## Exercise
Rewrite the records from the start through the line that contains "black cross: moved 1 px right, 1 px down", both ends included, changing "black diamond" to "gray diamond" and keeping everything else unchanged. Return only those lines.

## Supplied entries
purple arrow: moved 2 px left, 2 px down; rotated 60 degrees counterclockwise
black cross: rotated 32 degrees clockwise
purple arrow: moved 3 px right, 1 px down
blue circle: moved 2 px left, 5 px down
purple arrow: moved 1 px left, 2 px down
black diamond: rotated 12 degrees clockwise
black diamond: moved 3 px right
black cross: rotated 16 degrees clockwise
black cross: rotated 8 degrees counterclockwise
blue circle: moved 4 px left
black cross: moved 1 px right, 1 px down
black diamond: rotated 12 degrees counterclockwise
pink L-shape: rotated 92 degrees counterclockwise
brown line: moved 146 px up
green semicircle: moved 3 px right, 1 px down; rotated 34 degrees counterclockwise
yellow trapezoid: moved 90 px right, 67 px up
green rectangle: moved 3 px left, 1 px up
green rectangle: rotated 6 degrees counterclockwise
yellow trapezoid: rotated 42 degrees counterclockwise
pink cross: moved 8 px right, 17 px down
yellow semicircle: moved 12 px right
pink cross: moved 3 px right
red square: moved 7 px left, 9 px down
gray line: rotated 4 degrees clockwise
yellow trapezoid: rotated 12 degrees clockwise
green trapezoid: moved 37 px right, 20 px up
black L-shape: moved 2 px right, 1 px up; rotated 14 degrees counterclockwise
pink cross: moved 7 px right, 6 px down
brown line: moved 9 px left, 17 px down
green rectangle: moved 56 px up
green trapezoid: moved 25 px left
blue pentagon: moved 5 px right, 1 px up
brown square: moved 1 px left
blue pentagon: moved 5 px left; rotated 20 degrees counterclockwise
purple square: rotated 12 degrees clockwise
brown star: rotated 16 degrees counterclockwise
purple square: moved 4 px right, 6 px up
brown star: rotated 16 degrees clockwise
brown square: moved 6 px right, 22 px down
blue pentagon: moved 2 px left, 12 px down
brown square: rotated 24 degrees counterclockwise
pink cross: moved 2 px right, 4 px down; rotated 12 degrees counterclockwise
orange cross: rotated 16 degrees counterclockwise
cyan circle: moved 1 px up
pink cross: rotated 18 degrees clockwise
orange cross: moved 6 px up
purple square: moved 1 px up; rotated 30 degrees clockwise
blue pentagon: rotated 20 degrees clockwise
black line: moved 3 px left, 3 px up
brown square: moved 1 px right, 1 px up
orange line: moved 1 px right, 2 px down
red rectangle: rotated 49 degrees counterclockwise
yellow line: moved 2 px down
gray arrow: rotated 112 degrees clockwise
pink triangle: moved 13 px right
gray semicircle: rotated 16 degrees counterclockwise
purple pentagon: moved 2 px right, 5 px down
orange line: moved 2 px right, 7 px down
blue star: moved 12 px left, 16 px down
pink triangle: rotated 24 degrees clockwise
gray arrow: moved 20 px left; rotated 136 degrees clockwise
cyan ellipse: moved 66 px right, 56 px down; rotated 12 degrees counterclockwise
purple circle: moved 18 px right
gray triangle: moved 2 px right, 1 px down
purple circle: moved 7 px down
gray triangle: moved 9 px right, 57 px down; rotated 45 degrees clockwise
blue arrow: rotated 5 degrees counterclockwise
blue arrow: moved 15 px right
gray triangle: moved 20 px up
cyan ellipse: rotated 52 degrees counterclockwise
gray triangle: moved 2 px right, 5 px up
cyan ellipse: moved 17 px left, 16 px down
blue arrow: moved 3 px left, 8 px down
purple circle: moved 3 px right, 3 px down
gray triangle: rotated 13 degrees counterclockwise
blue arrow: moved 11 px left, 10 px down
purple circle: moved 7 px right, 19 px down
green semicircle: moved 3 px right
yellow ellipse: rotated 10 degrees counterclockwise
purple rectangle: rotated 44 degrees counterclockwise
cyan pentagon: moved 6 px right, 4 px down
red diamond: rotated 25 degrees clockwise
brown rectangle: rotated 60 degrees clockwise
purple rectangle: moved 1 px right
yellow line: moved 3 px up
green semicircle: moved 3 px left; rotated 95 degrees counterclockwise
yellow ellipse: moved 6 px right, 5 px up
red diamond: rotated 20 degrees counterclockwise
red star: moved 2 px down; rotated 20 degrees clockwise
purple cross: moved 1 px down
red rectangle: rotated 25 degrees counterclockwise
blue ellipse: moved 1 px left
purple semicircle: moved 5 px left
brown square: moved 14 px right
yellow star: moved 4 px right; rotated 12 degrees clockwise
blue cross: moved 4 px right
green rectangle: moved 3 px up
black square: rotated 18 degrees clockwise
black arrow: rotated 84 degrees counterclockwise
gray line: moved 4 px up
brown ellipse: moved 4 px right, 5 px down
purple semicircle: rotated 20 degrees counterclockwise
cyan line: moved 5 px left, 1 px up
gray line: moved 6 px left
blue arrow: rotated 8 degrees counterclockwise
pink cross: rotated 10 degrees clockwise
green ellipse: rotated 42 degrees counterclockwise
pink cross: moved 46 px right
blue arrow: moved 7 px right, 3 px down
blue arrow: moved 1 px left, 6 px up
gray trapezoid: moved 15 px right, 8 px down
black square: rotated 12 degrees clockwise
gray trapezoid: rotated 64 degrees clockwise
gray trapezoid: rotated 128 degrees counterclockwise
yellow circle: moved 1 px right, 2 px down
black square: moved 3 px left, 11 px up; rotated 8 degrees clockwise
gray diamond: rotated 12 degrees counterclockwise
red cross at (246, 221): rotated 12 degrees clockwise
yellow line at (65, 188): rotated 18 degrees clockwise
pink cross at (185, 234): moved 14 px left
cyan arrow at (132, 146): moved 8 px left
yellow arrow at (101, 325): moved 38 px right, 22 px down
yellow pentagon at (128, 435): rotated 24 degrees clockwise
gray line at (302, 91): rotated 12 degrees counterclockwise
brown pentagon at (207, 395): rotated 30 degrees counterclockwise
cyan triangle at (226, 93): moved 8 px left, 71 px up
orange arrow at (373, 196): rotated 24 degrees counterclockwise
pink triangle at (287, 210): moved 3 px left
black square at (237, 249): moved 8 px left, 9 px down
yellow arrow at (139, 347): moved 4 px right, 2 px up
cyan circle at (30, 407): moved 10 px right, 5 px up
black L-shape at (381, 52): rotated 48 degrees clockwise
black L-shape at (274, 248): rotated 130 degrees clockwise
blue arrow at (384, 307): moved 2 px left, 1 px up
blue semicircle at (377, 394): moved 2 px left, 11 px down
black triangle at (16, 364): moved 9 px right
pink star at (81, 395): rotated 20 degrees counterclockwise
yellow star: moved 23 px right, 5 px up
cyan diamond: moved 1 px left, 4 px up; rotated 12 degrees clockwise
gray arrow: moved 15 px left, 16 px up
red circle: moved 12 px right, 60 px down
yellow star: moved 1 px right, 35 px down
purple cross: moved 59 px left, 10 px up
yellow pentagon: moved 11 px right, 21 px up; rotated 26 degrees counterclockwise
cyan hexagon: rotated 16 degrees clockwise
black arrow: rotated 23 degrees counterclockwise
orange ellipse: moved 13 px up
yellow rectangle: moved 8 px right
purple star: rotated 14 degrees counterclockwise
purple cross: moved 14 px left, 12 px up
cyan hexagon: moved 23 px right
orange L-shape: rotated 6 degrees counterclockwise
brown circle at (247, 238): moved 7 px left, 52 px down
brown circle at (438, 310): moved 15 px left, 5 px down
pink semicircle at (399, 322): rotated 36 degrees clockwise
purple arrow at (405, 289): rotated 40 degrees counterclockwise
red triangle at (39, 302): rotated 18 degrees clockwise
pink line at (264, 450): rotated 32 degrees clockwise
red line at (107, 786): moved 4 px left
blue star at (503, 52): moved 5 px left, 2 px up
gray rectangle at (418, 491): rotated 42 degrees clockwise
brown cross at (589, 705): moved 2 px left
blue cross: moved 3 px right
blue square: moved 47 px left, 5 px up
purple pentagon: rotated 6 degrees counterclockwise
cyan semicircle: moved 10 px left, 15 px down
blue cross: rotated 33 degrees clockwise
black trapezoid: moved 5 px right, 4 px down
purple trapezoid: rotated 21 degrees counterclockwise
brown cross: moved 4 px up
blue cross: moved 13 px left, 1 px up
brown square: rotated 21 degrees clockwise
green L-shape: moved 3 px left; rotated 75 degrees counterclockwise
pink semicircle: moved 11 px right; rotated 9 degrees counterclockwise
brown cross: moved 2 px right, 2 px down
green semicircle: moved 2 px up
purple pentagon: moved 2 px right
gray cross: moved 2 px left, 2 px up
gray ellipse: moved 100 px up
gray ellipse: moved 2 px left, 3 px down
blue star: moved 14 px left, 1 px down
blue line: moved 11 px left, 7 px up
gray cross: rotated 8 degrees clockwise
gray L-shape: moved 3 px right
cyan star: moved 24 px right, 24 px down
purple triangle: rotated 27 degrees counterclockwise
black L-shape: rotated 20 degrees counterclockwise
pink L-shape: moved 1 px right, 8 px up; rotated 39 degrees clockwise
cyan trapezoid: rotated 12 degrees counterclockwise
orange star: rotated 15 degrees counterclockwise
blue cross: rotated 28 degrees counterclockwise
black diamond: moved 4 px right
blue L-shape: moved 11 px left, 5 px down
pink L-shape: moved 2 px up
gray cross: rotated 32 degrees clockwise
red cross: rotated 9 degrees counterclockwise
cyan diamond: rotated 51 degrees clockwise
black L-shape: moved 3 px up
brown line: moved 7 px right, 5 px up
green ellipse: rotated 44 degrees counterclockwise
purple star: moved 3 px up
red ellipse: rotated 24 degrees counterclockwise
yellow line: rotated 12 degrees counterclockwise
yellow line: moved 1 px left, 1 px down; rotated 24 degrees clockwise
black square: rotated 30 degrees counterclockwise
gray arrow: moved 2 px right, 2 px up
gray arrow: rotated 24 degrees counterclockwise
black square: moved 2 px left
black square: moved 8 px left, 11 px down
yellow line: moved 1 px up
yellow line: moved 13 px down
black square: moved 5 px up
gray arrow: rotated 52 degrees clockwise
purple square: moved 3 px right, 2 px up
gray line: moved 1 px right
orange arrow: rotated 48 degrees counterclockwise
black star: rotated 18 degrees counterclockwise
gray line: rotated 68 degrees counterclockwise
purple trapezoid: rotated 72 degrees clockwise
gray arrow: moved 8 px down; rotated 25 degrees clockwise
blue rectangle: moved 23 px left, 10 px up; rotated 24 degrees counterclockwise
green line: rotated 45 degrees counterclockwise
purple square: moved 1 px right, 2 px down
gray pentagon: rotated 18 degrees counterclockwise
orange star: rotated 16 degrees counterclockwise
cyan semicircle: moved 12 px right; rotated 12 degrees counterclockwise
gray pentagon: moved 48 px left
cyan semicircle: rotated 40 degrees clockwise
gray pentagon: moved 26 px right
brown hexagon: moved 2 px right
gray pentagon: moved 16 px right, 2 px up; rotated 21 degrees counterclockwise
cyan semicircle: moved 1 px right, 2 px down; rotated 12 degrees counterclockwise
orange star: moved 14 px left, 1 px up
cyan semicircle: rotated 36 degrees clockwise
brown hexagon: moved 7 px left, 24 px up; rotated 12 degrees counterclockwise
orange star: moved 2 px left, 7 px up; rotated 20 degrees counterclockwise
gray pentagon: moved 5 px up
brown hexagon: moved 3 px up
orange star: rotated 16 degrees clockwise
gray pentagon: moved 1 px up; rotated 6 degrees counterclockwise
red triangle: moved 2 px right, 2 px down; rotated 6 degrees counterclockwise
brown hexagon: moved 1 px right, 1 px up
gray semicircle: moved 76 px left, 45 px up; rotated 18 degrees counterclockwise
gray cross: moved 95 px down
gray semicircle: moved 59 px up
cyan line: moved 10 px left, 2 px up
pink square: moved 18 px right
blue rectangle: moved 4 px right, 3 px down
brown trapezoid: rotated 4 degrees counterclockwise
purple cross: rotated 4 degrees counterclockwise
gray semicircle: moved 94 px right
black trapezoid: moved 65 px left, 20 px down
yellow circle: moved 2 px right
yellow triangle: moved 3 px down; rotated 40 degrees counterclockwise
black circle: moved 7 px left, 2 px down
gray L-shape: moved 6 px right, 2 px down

## Exercise answer
purple arrow: moved 2 px left, 2 px down; rotated 60 degrees counterclockwise
black cross: rotated 32 degrees clockwise
purple arrow: moved 3 px right, 1 px down
blue circle: moved 2 px left, 5 px down
purple arrow: moved 1 px left, 2 px down
gray diamond: rotated 12 degrees clockwise
gray diamond: moved 3 px right
black cross: rotated 16 degrees clockwise
black cross: rotated 8 degrees counterclockwise
blue circle: moved 4 px left
black cross: moved 1 px right, 1 px down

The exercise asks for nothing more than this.